*What the task requires*:
For the material below, return exactly the lines starting at the line containing "lime brick F8 level" and ending at the line containing "none -> purple brick H8:J9 level 1", both ends included, and no others.

Provided information section start

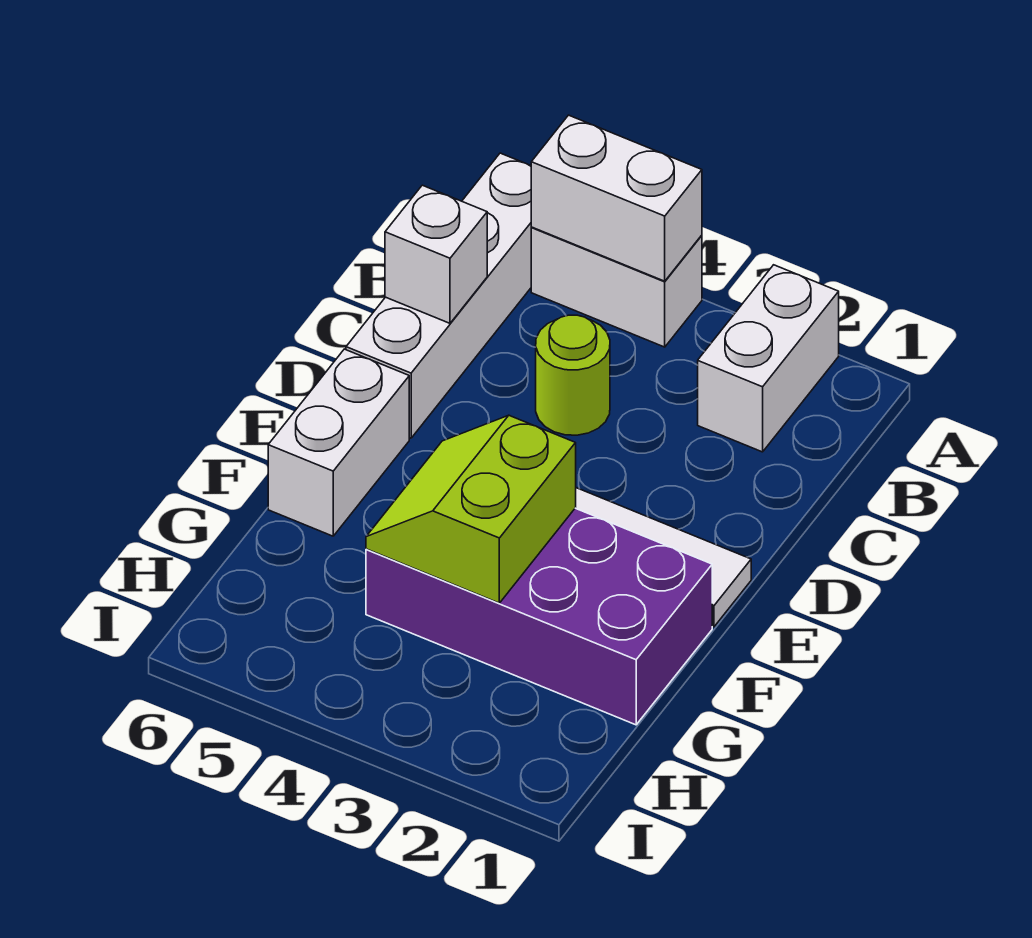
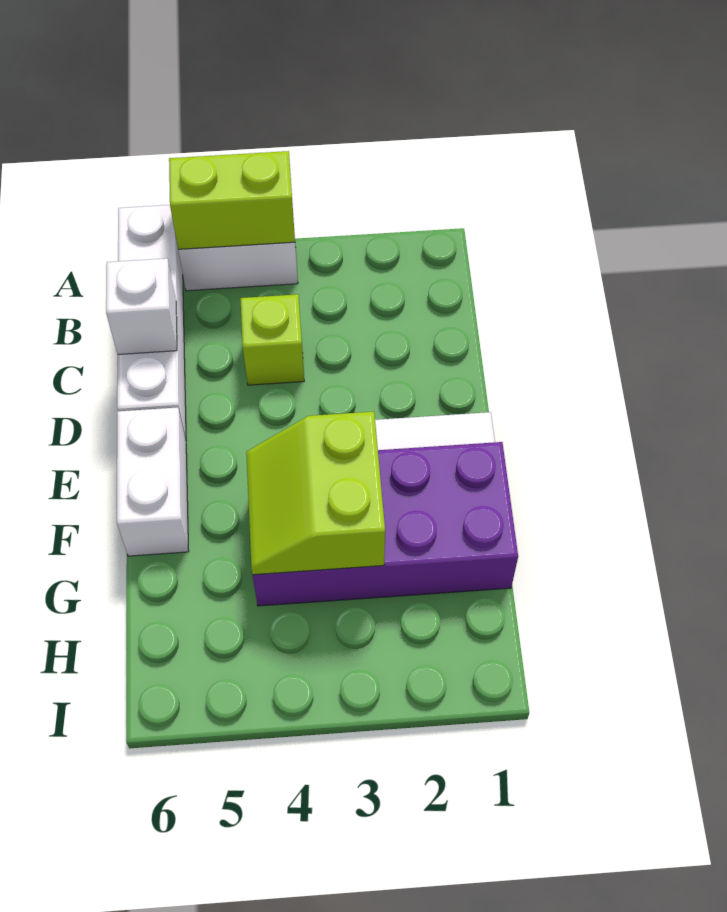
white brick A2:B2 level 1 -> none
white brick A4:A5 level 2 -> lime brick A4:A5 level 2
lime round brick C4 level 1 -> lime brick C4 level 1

Provided information section end
Provided information section start

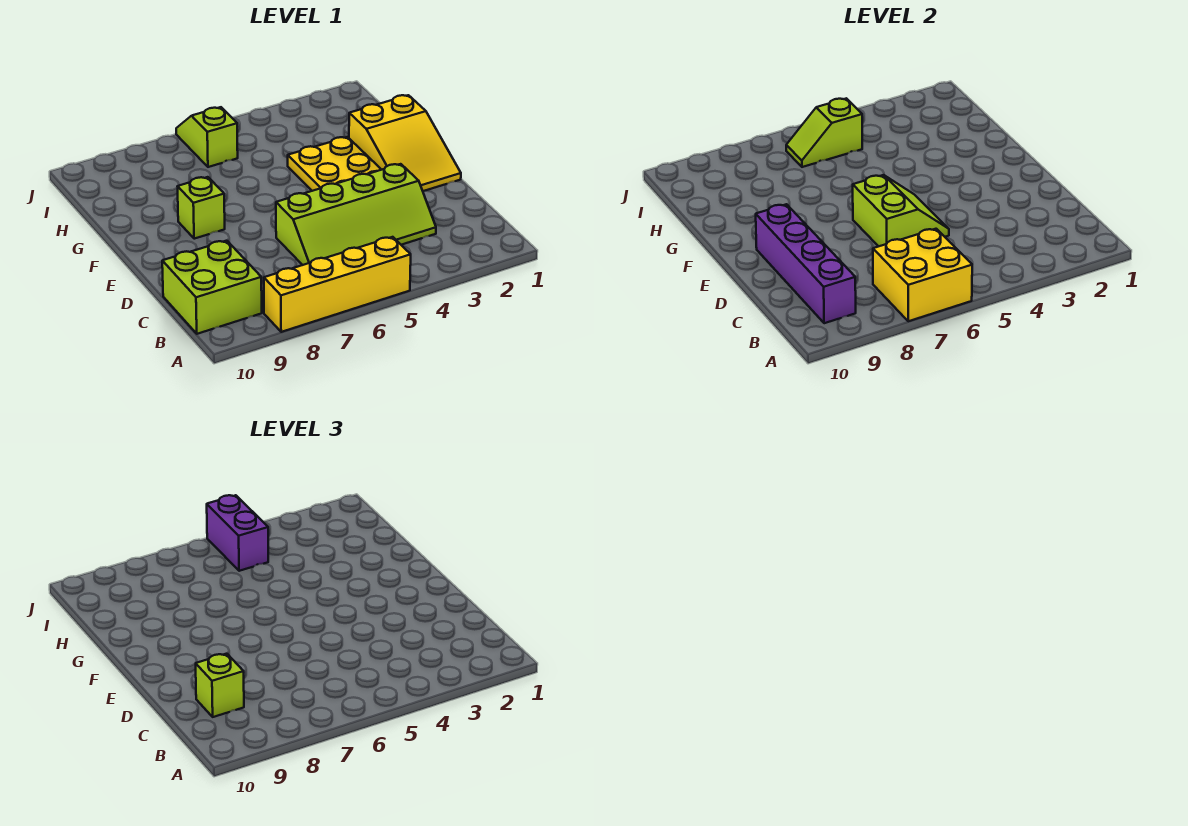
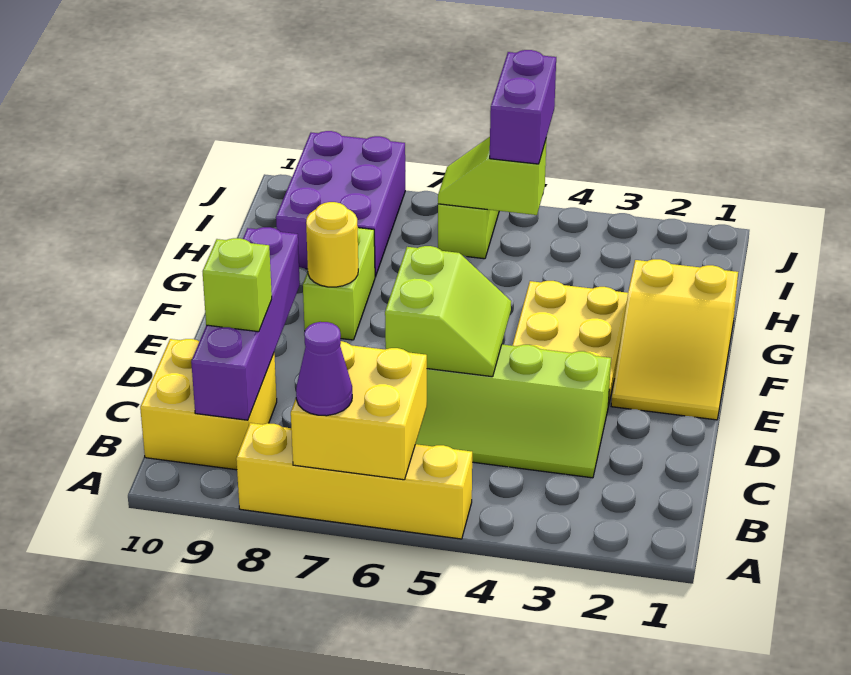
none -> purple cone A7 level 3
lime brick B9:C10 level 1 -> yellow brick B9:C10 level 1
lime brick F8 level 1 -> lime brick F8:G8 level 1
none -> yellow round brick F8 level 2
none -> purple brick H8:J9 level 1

Provided information section end

*Answer to this task*:
lime brick F8 level 1 -> lime brick F8:G8 level 1
none -> yellow round brick F8 level 2
none -> purple brick H8:J9 level 1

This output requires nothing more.